__RECORDS SHOWN__
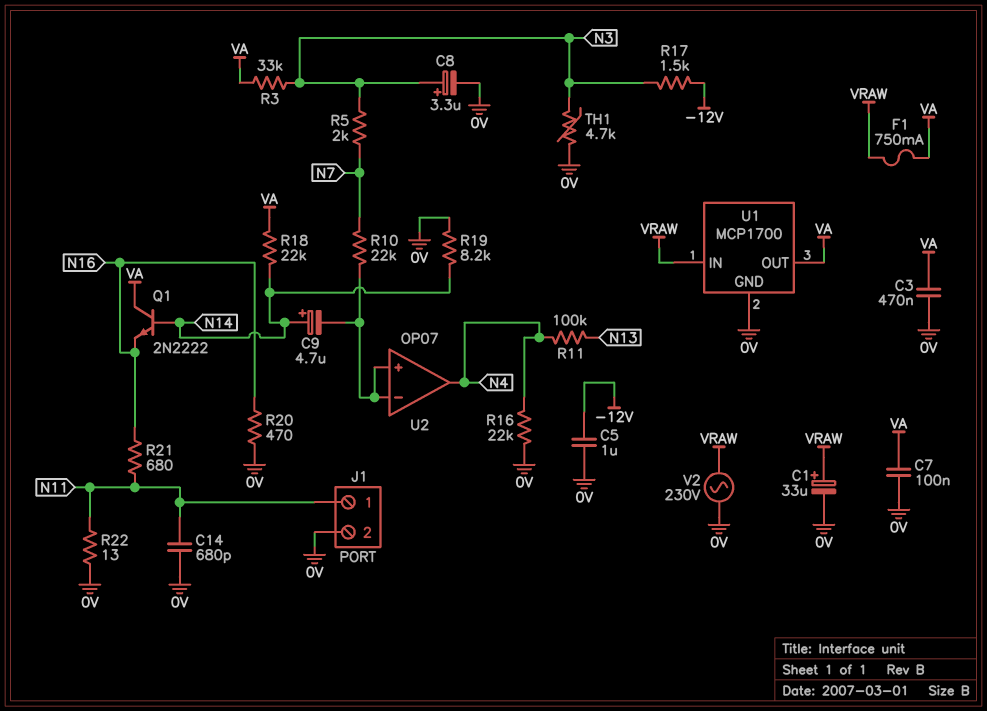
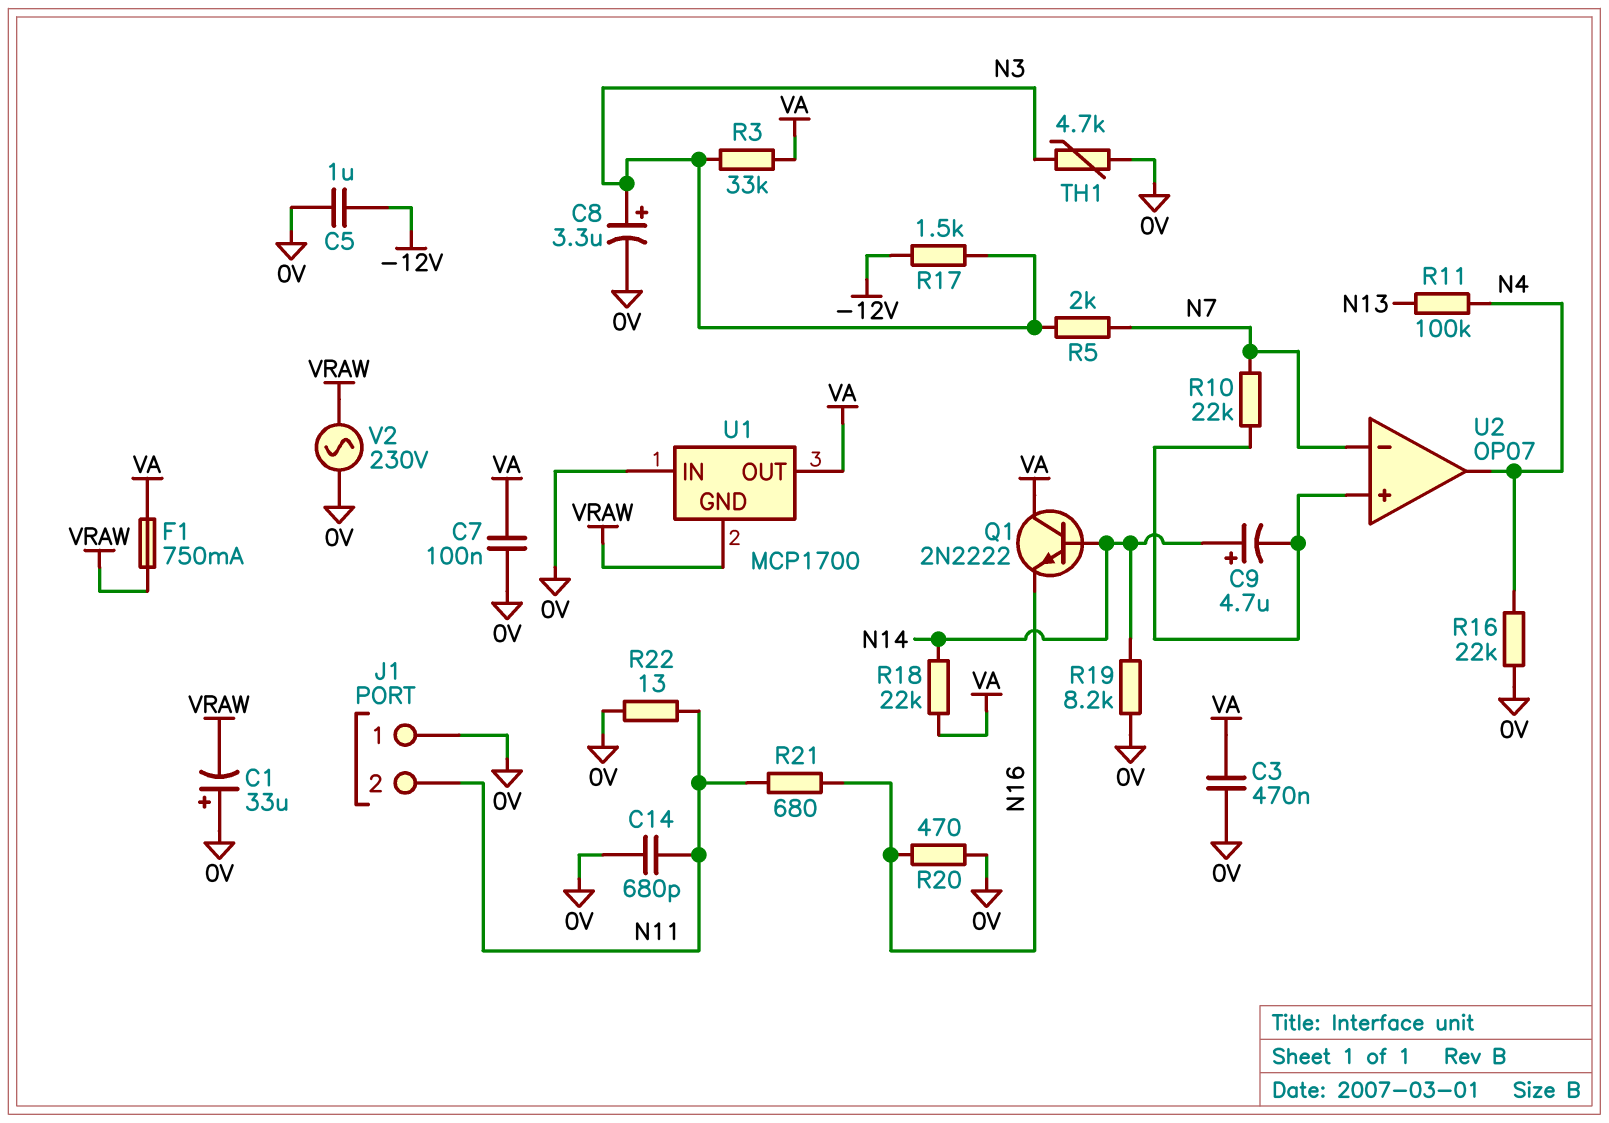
C1: 33uF (plus VRAW, minus 0V) -> 33uF (plus 0V, minus VRAW)
J1 pin 1: N11 -> 0V
J1 pin 2: 0V -> N11
U1 pin GND: 0V -> VRAW
U1 pin IN: VRAW -> 0V
U2 pin in-: U2/in+ -> N7

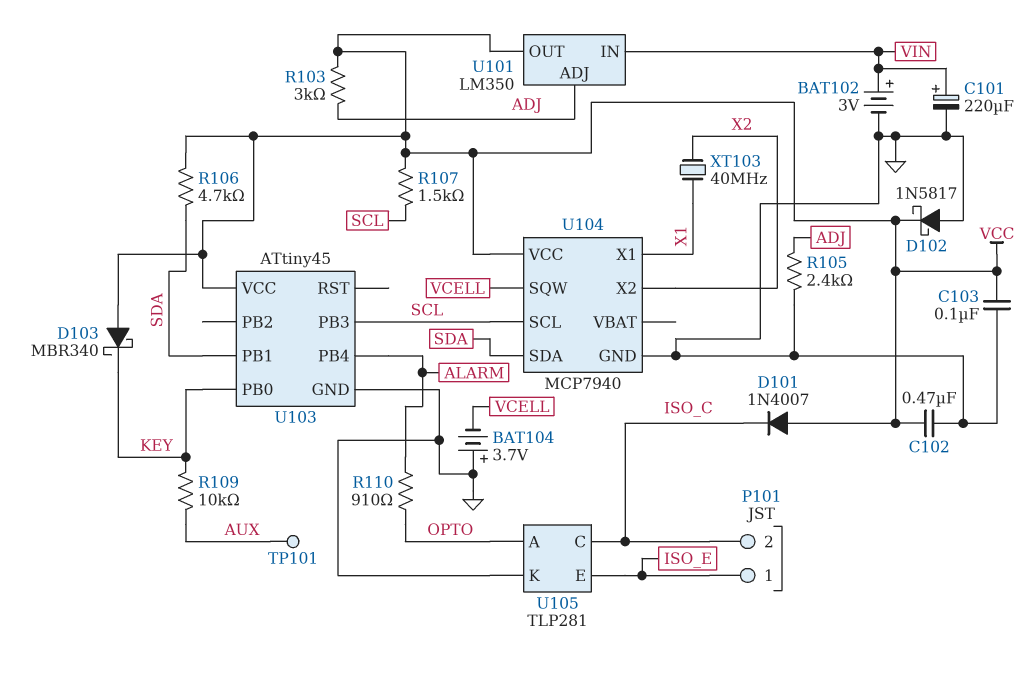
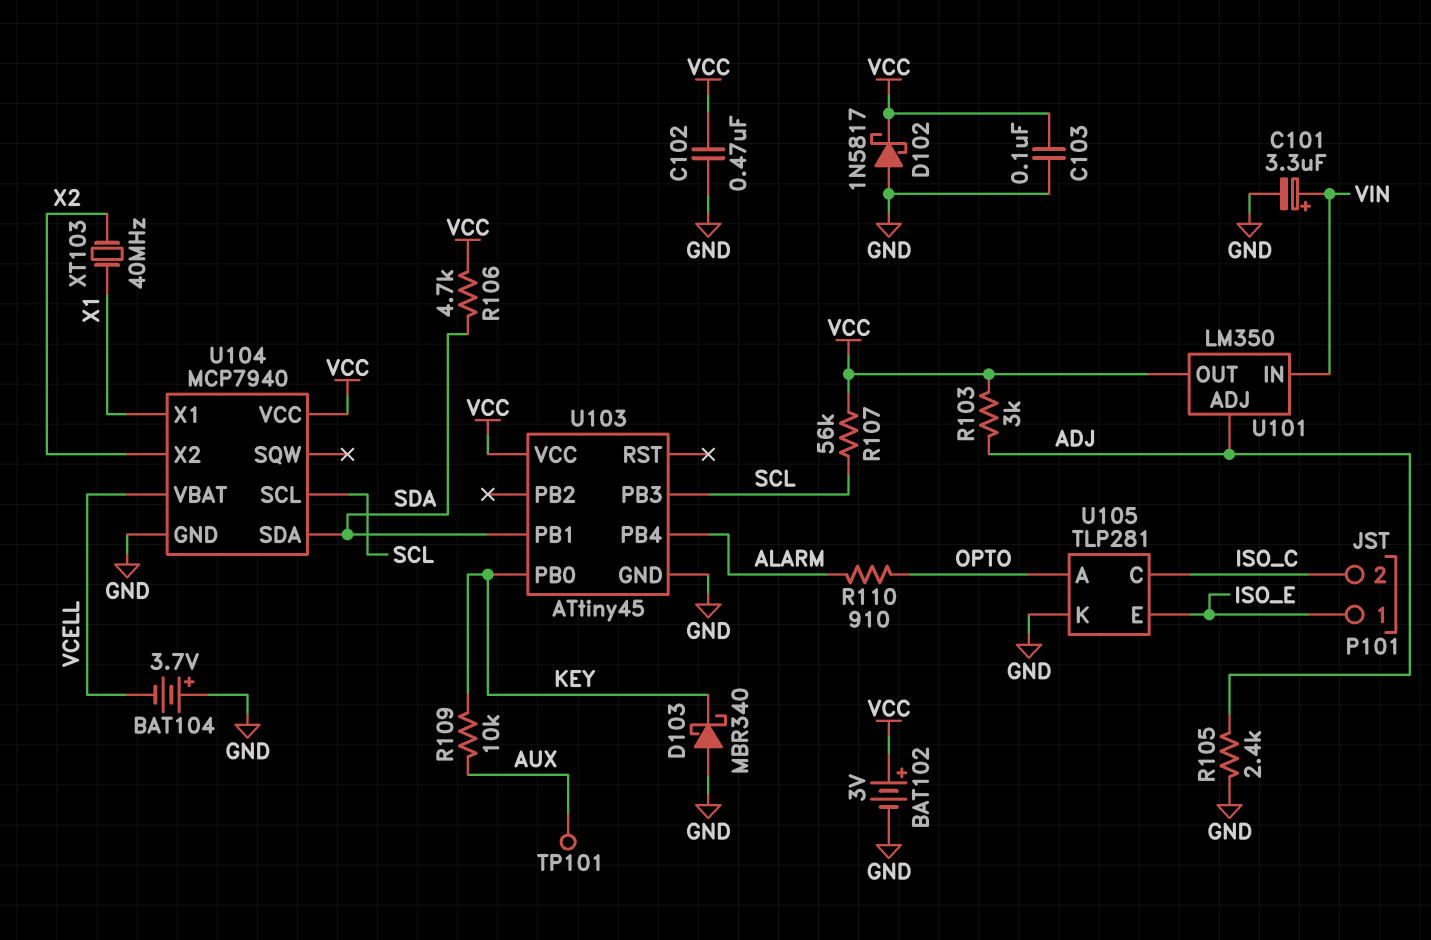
BAT102: 3V (plus VIN, minus GND) -> 3V (plus VCC, minus GND)
C101: 220uF (plus VIN, minus GND) -> 3.3uF (plus VIN, minus GND)
D101: diode 1N4007 (A VCC, K ISO_C) -> none
D103: schottky MBR340 (A VCC, K KEY) -> schottky MBR340 (A GND, K KEY)
R107: 1.5k (SCL, VCC) -> 56k (SCL, VCC)
U104 pin SQW: VCELL -> none
U104 pin VBAT: none -> VCELL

__WORK REQUIRED__
From the line that contains "D103: schottky MBR340" to the last line of the data, write out each line exactly and add nothing.

__TASK SOLUTION__
D103: schottky MBR340 (A VCC, K KEY) -> schottky MBR340 (A GND, K KEY)
R107: 1.5k (SCL, VCC) -> 56k (SCL, VCC)
U104 pin SQW: VCELL -> none
U104 pin VBAT: none -> VCELL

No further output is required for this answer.